DATASET EXCERPTS section start

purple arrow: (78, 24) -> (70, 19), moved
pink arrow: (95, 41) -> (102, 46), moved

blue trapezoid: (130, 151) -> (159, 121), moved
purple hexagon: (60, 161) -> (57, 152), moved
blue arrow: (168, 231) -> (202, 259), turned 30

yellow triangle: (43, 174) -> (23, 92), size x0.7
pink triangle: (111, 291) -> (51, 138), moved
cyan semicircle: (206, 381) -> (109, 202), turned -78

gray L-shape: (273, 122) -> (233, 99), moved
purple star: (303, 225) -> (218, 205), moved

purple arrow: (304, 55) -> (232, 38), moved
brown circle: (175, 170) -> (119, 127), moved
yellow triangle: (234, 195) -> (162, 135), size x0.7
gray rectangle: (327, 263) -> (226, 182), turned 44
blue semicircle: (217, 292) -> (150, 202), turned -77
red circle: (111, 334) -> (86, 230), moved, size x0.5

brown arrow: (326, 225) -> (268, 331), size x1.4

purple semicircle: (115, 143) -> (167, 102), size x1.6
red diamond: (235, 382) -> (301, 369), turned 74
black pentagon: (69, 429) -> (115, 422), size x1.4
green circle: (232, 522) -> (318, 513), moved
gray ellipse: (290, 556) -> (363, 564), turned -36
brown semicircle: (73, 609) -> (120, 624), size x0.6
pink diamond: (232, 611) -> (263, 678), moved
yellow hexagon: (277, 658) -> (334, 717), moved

DATASET EXCERPTS section end
DATASET EXCERPTS section start

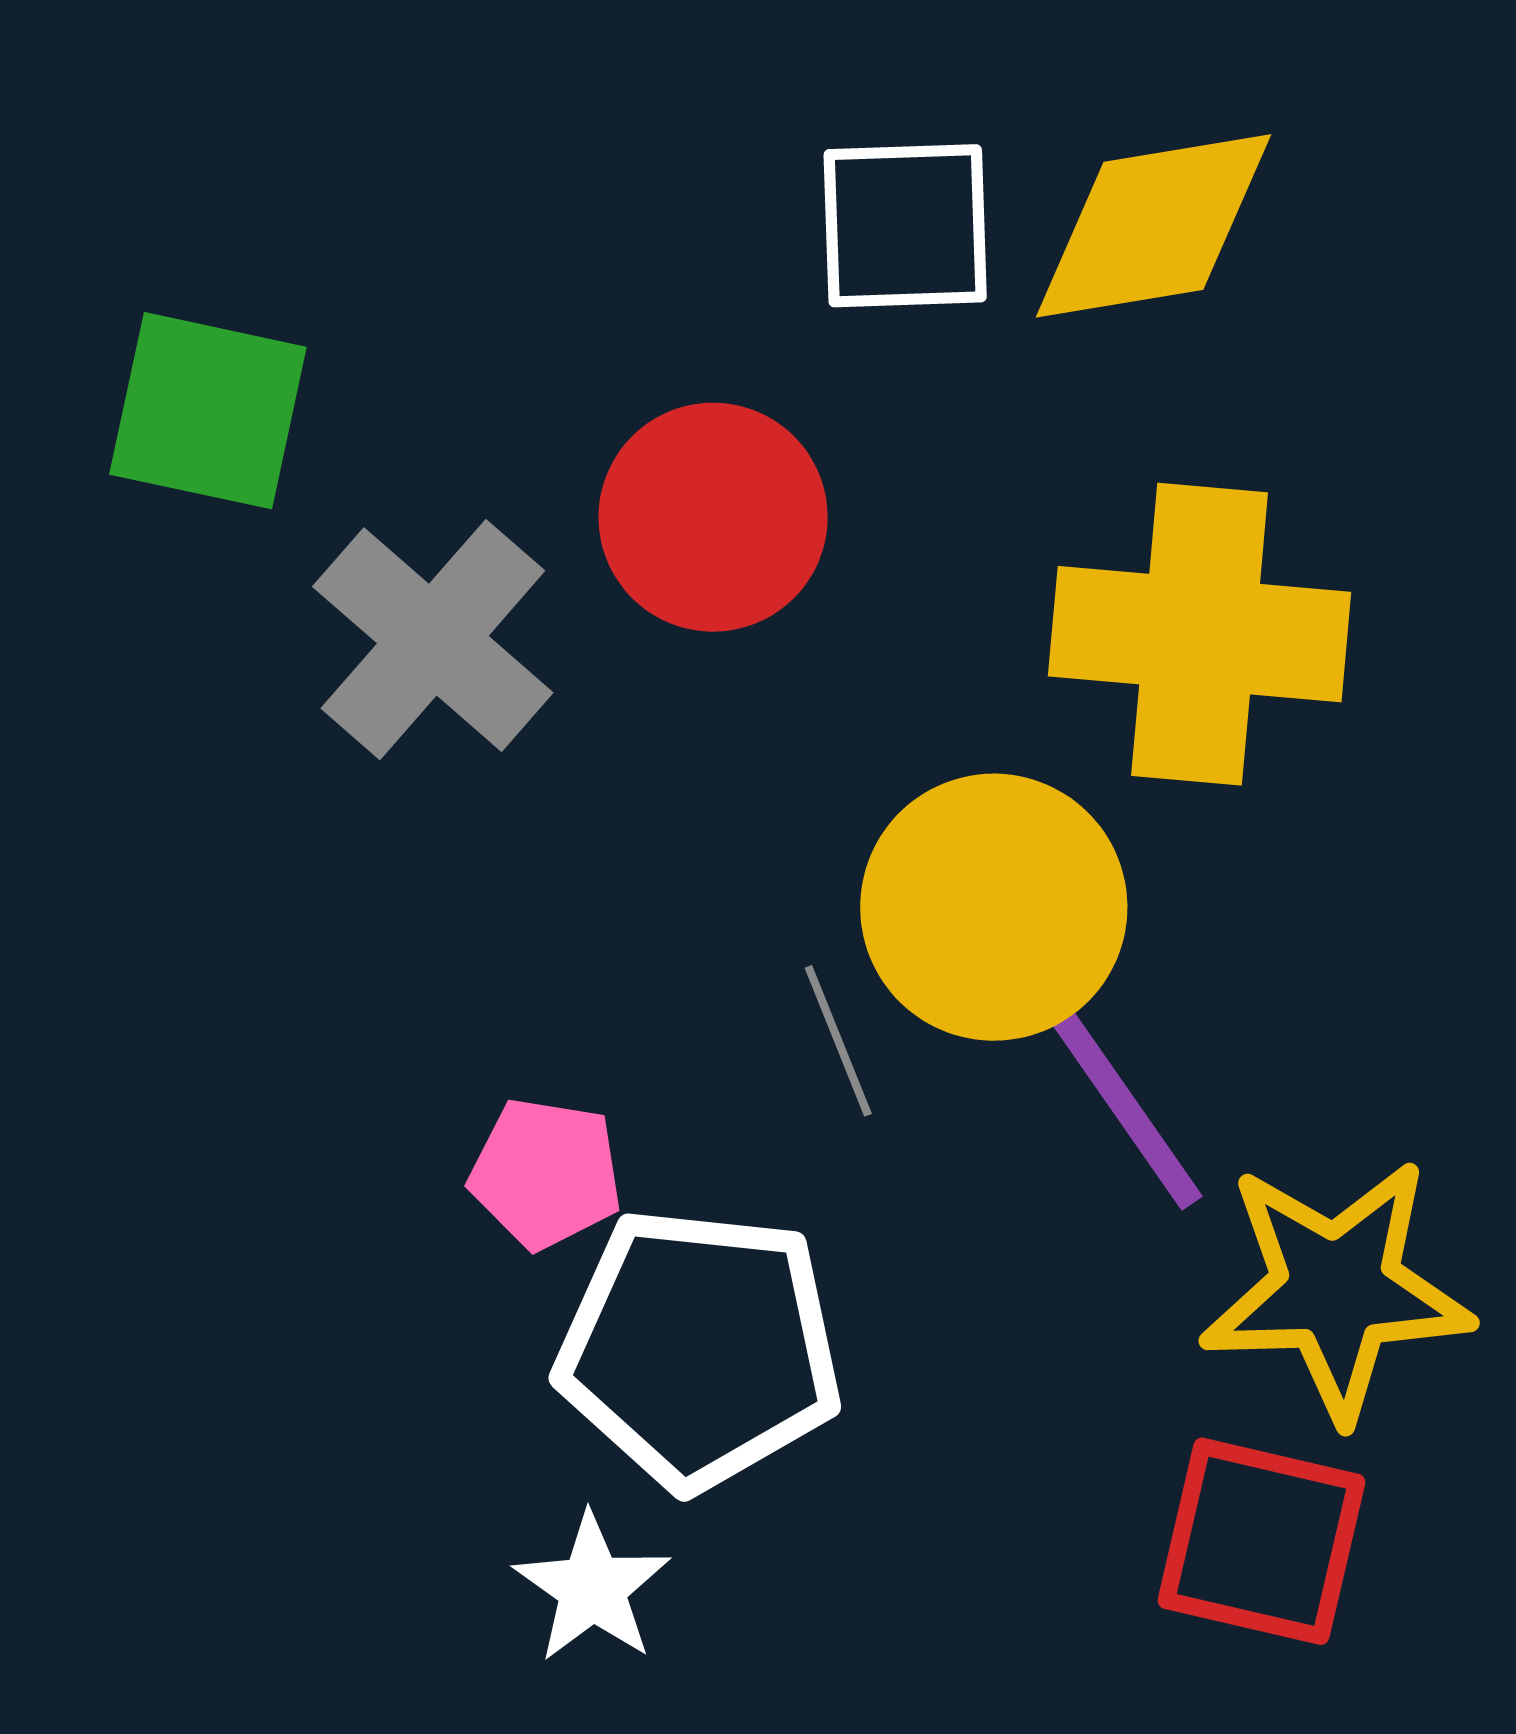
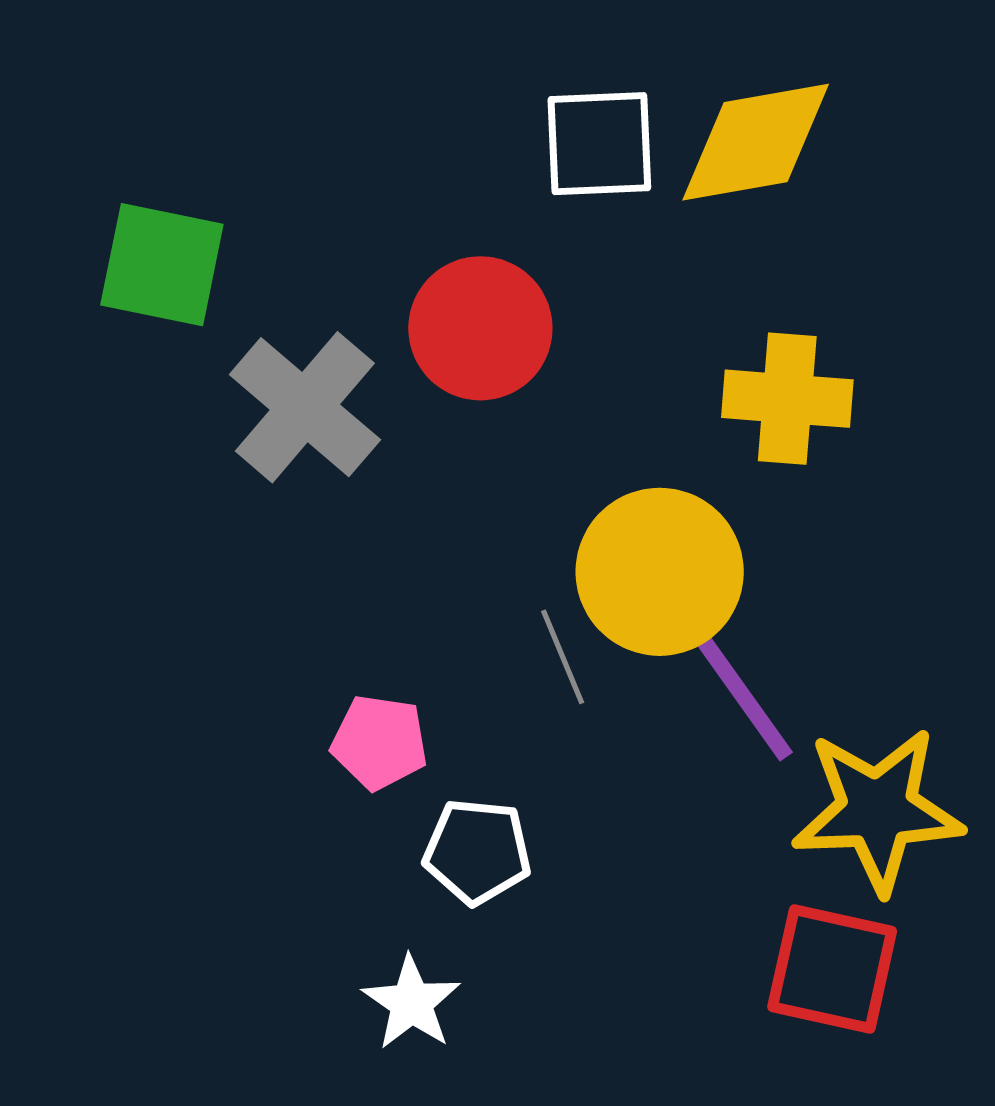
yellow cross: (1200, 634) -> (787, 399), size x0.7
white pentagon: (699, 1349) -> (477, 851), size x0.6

DATASET EXCERPTS section end
DATASET EXCERPTS section start

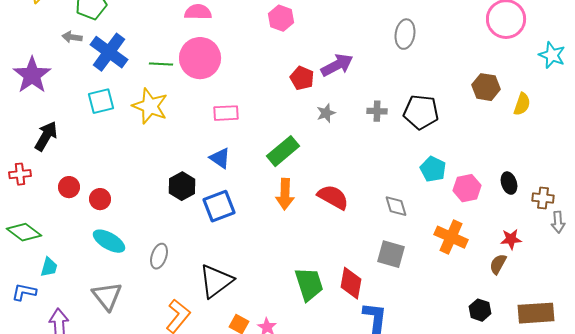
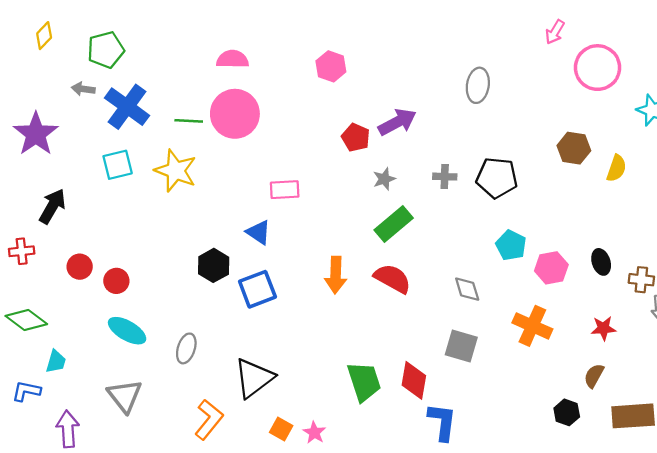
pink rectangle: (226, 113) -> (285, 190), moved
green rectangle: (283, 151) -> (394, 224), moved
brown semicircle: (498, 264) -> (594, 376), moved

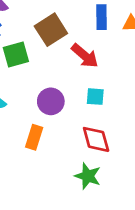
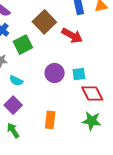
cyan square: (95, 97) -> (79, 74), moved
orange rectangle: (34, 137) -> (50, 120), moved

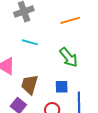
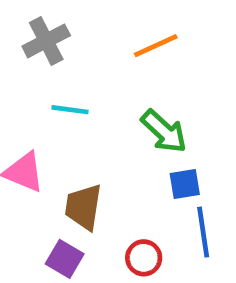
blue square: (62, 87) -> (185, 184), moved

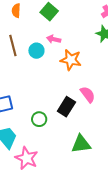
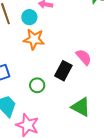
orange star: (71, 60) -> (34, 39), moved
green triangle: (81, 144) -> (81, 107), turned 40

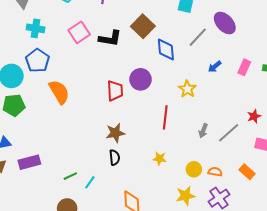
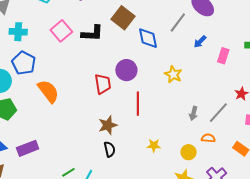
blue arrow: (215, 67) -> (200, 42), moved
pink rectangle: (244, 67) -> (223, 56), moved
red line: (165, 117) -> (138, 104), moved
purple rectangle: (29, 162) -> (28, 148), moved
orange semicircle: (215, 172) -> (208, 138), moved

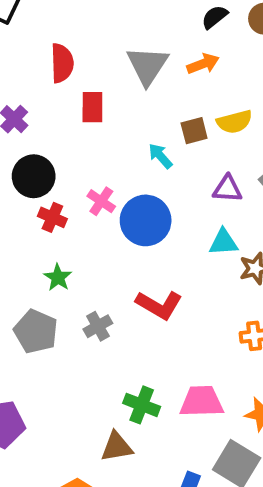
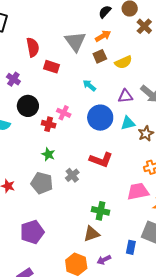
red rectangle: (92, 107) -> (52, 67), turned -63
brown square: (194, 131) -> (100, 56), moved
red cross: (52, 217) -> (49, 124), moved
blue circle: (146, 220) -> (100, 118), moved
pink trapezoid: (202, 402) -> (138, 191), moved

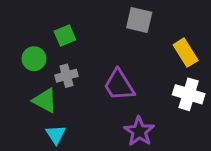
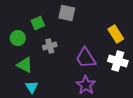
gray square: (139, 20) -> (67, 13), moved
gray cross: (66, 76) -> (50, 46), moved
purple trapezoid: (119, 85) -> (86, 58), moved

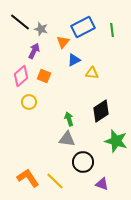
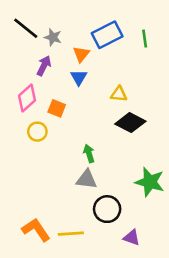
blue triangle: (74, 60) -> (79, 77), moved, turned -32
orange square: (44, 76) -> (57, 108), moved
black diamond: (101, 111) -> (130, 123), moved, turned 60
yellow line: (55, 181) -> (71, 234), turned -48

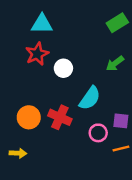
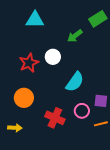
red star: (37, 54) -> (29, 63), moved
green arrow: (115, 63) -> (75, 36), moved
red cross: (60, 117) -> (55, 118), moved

DATASET EXCERPTS section end

__EXERCISE__
Repeat only the stretch of data above that runs from the line with "pink trapezoid: (202, 402)" to the line with "red cross: (60, 117) -> (55, 118), moved". Keep both end lines; exclude pictures.

__SOLVED PROBLEM__
pink trapezoid: (202, 402) -> (138, 191), moved

gray square: (139, 20) -> (67, 13), moved
gray cross: (66, 76) -> (50, 46), moved
purple trapezoid: (119, 85) -> (86, 58), moved

blue triangle: (74, 60) -> (79, 77), moved, turned -32
orange square: (44, 76) -> (57, 108), moved
black diamond: (101, 111) -> (130, 123), moved, turned 60
yellow line: (55, 181) -> (71, 234), turned -48

red star: (37, 54) -> (29, 63), moved
green arrow: (115, 63) -> (75, 36), moved
red cross: (60, 117) -> (55, 118), moved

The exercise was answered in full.